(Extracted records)
== Segment start ==

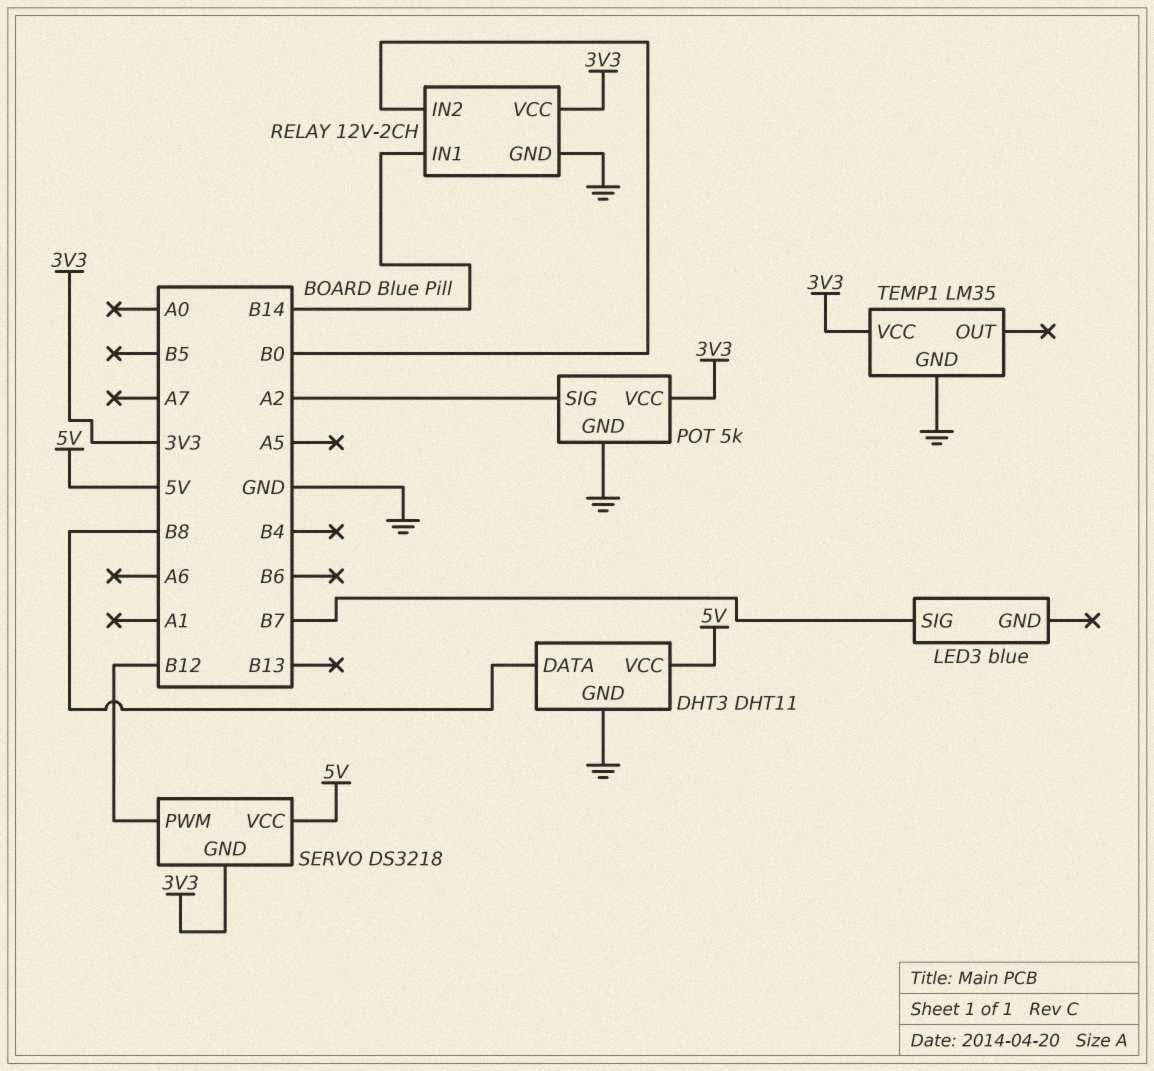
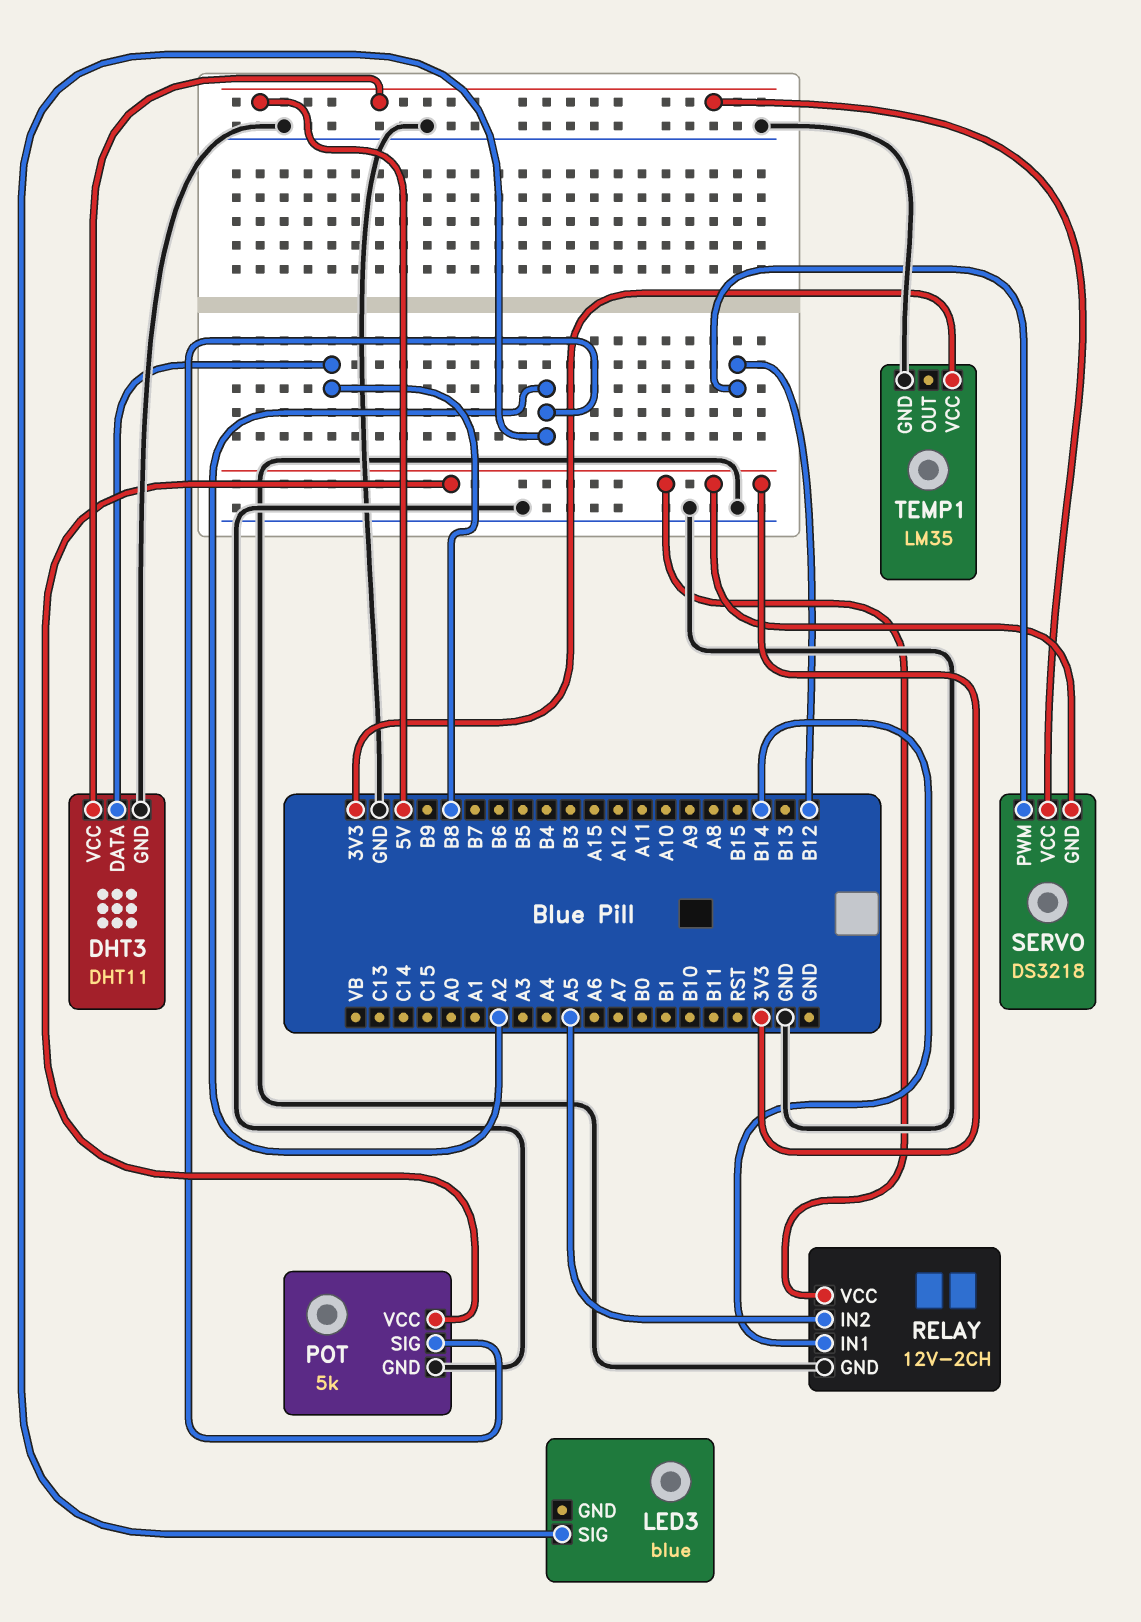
LED3 pin SIG: B7 -> A2
RELAY pin IN2: B0 -> A5

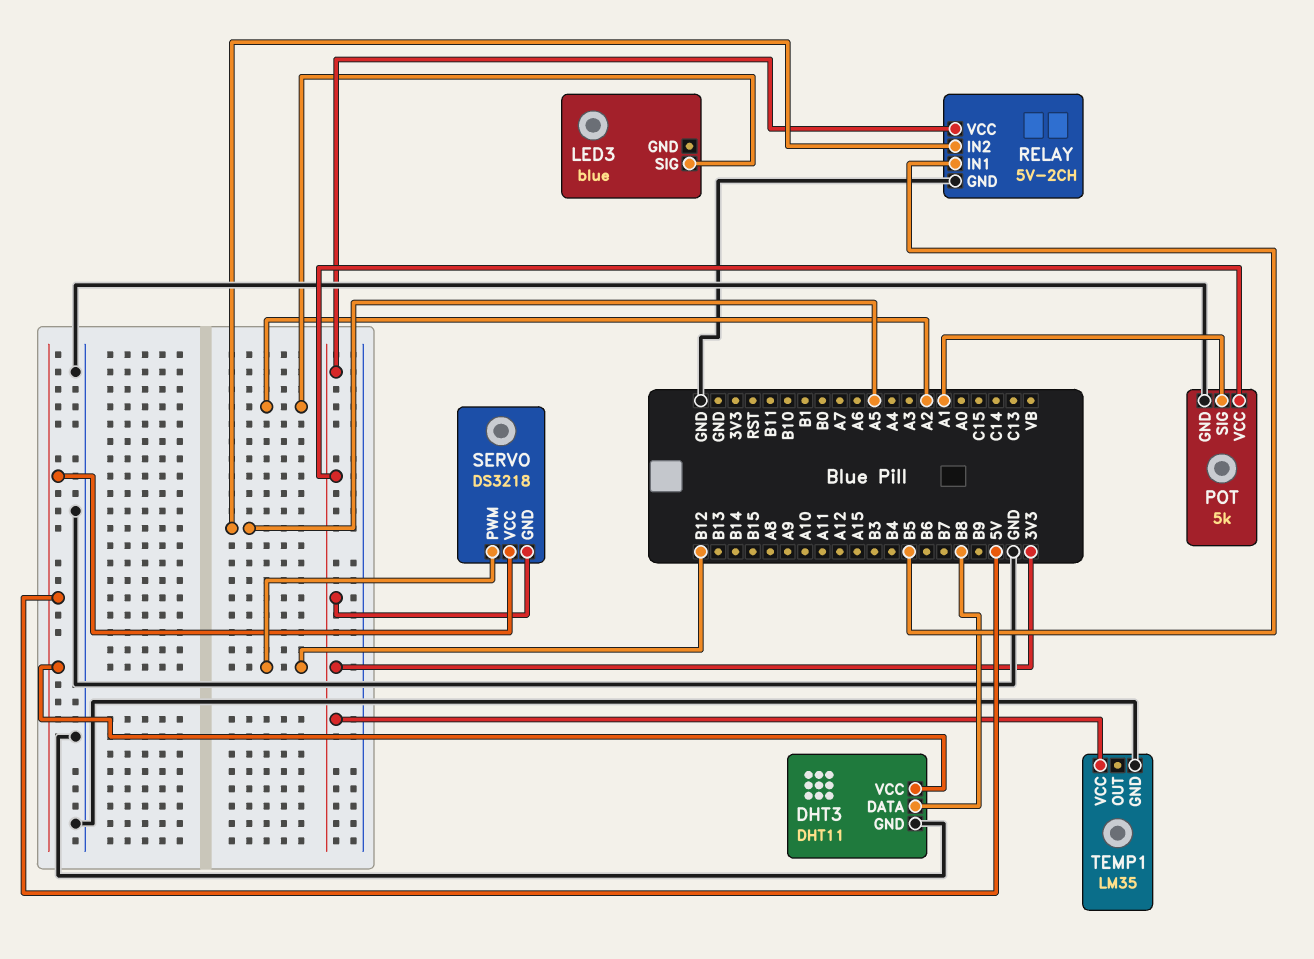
POT pin SIG: A2 -> A1
RELAY: 12V-2CH -> 5V-2CH
RELAY pin IN1: B14 -> B5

== Segment end ==

▶ [Problem to work on] Filter the records above, keeping each line that contains the word "RELAY".

▶ [Result of this task]
RELAY pin IN2: B0 -> A5
RELAY: 12V-2CH -> 5V-2CH
RELAY pin IN1: B14 -> B5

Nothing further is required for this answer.